EXTRACTED RECORDS »

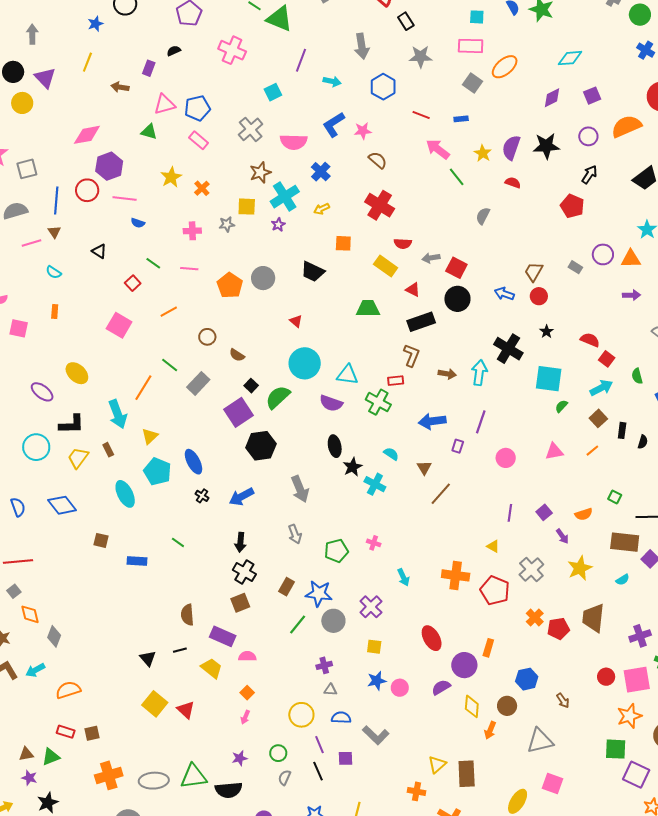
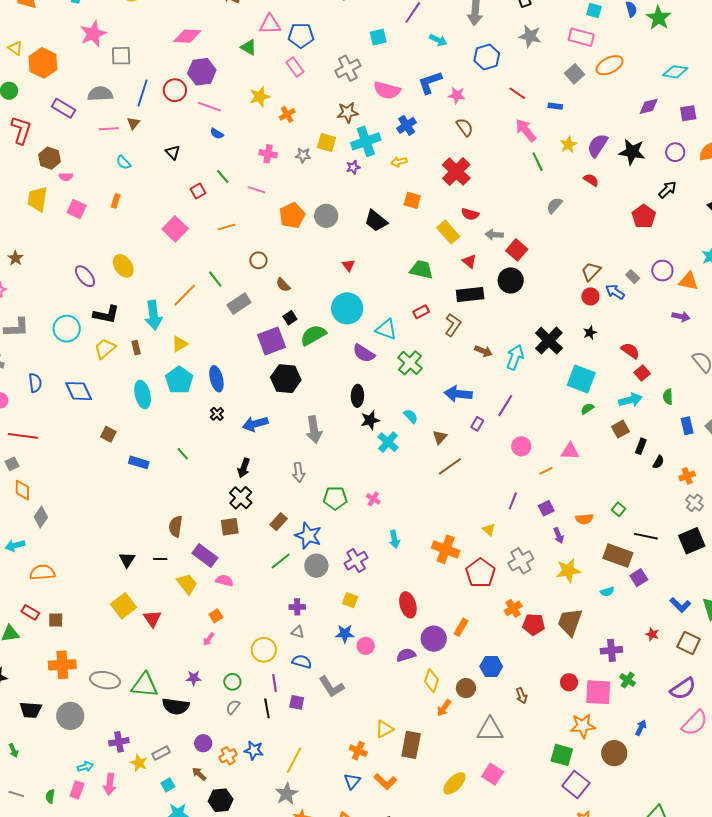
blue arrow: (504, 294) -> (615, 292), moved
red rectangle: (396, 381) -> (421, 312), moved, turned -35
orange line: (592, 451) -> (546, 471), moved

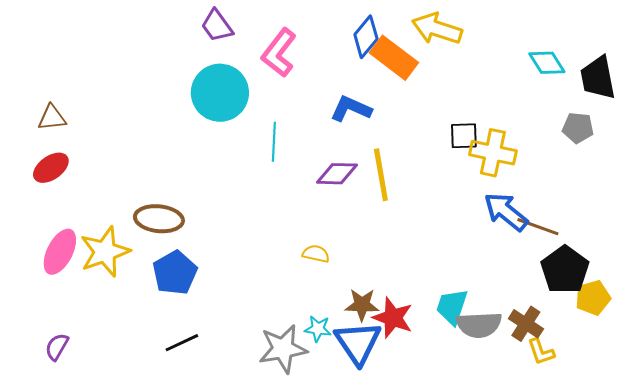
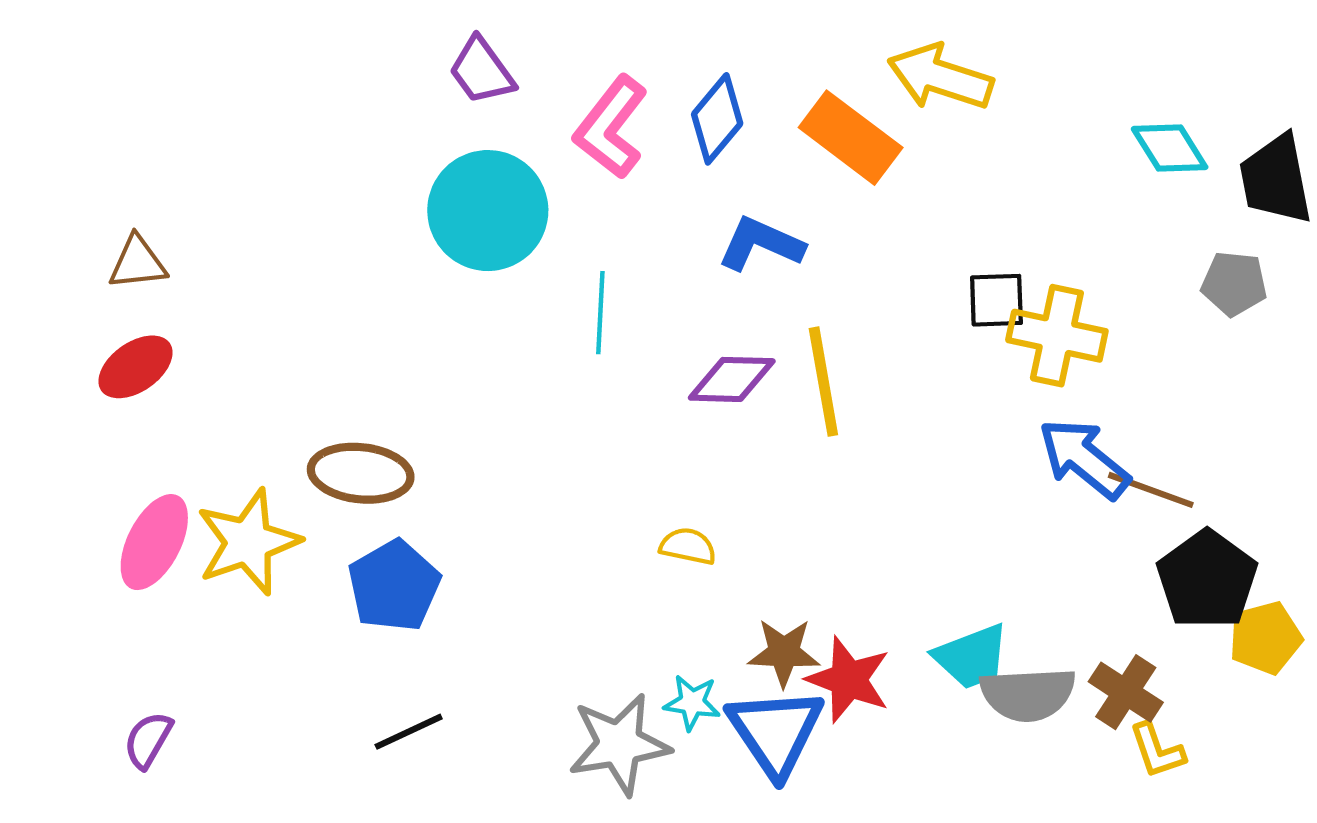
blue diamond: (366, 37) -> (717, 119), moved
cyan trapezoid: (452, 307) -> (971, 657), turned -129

EXERCISE INSTRUCTIONS » Starting at the line that contains "red rectangle: (396, 381)", write out every line through the end of the entries, both ends included, without any pictures.

EXERCISE RESPONSE »
red rectangle: (396, 381) -> (421, 312), moved, turned -35
orange line: (592, 451) -> (546, 471), moved

blue diamond: (366, 37) -> (717, 119), moved
cyan trapezoid: (452, 307) -> (971, 657), turned -129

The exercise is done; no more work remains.